• [Exercise]:
In the material below, find every line with "white" and pull it out.

• [Supplied material]:
━━━━━━━━━━━━━━━━

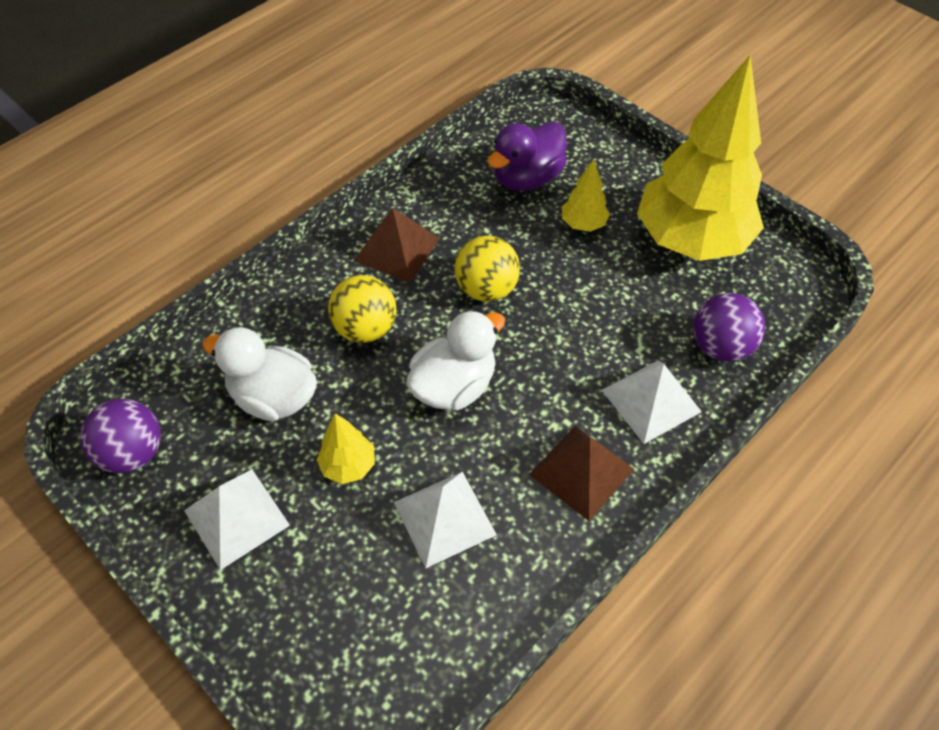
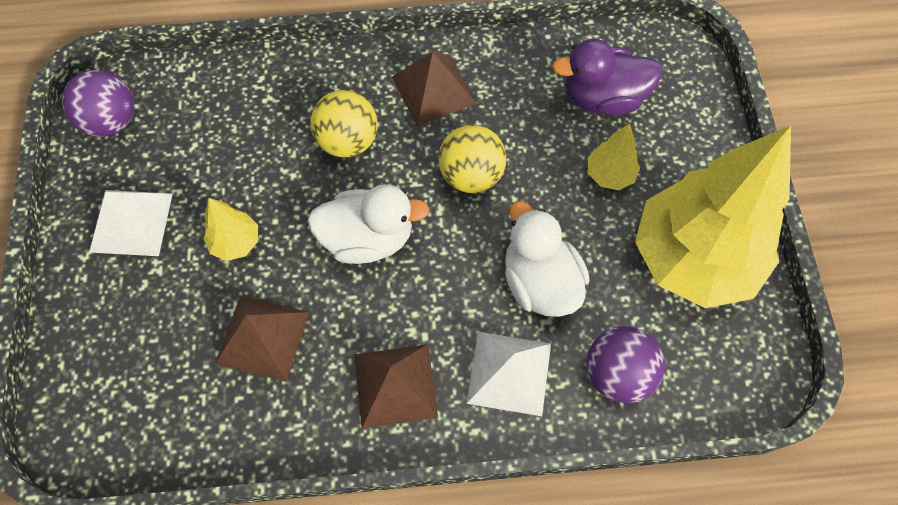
camera: 40 degrees right, 10 degrees up
white duck [202,327,317,421] -> white duck moved to [505,201,590,317]
white pyramid [394,472,497,568] -> brown pyramid [215,296,309,381]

━━━━━━━━━━━━━━━━

• [Answer box]:
white duck [202,327,317,421] -> white duck moved to [505,201,590,317]
white pyramid [394,472,497,568] -> brown pyramid [215,296,309,381]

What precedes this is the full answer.